───── RECORDS TO PROCESS
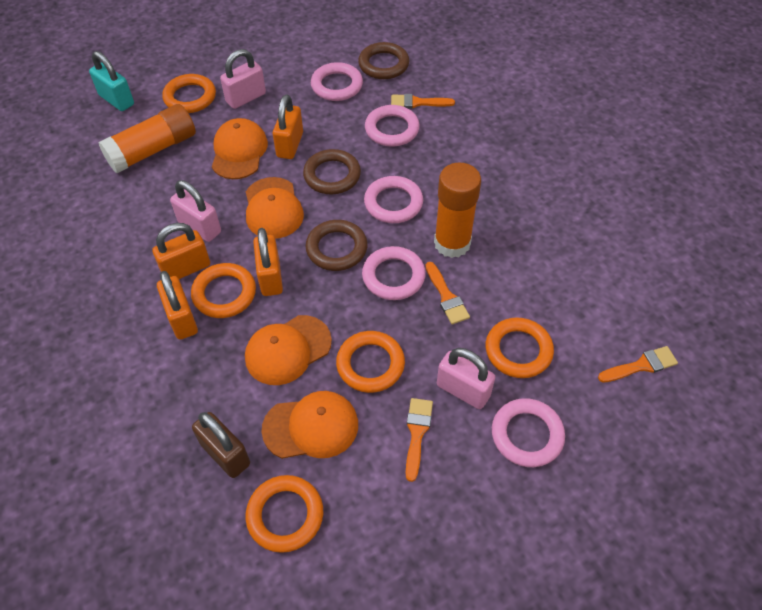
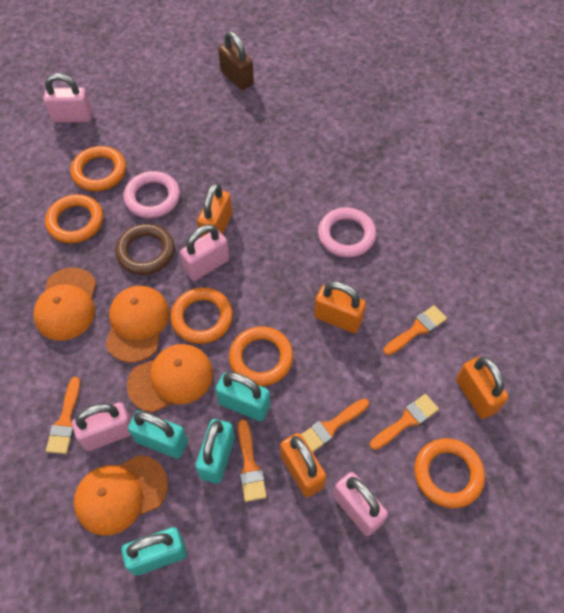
brown ring: 3 -> 1
orange brush: 4 -> 5
orange glue stick: 2 -> 0
pink padlock: 3 -> 4
pink ring: 5 -> 2
turquoise padlock: 1 -> 4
──────────
PROBLEM DETAILS: Reproduce, word for word, every line starting at the line that contains "orange brush: 4 -> 5" and ending with the final line of the entries.

EXERCISE RESPONSE:
orange brush: 4 -> 5
orange glue stick: 2 -> 0
pink padlock: 3 -> 4
pink ring: 5 -> 2
turquoise padlock: 1 -> 4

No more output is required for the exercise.